**Task details**: How many lines in the data that follows contain the word "left"? Only that number is needed.
==== Information provided ====
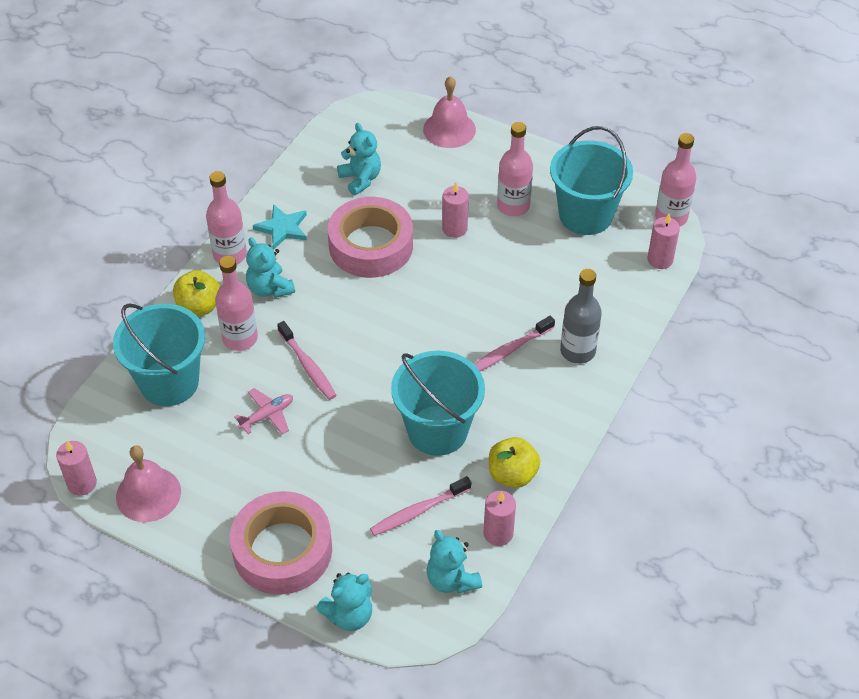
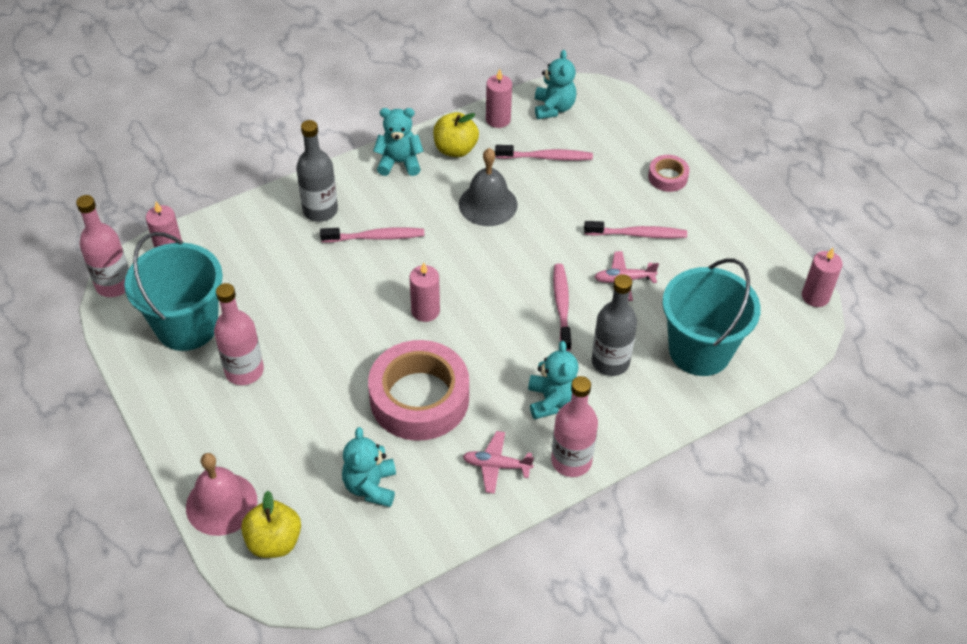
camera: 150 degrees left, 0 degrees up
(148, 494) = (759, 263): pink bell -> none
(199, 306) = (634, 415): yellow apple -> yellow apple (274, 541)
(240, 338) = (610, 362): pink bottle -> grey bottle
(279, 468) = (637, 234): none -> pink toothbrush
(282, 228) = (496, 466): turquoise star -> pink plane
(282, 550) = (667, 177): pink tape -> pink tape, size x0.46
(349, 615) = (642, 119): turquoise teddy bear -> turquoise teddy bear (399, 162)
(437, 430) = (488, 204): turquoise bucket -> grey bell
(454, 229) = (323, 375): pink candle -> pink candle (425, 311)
====
==== Information provided ====
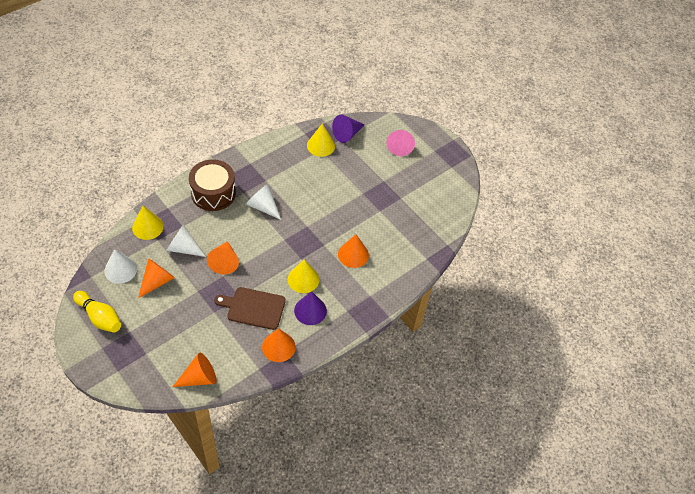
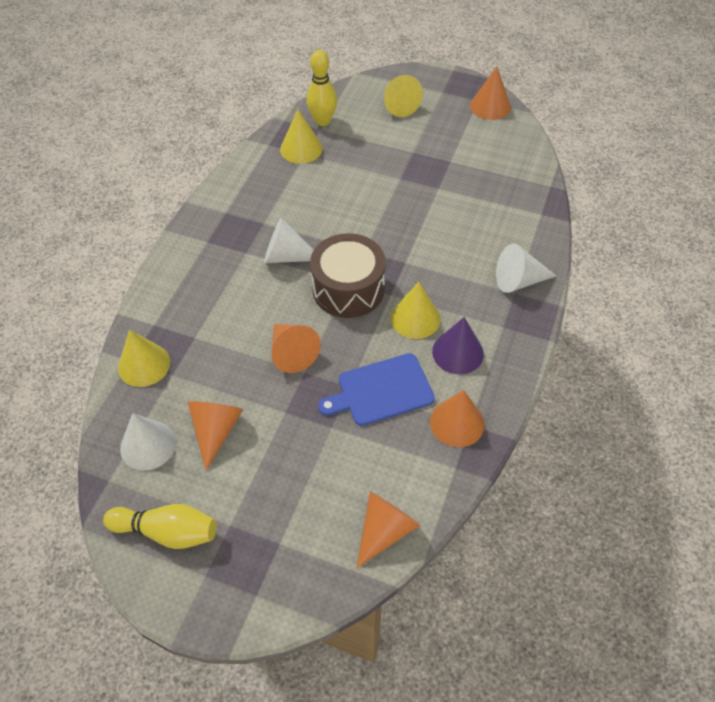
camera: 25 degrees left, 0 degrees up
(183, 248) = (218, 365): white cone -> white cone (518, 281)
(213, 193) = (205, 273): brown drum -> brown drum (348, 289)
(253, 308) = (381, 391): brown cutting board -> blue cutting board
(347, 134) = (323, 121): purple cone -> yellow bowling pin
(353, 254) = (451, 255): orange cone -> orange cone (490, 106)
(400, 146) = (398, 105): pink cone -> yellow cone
====
**Reply**: 2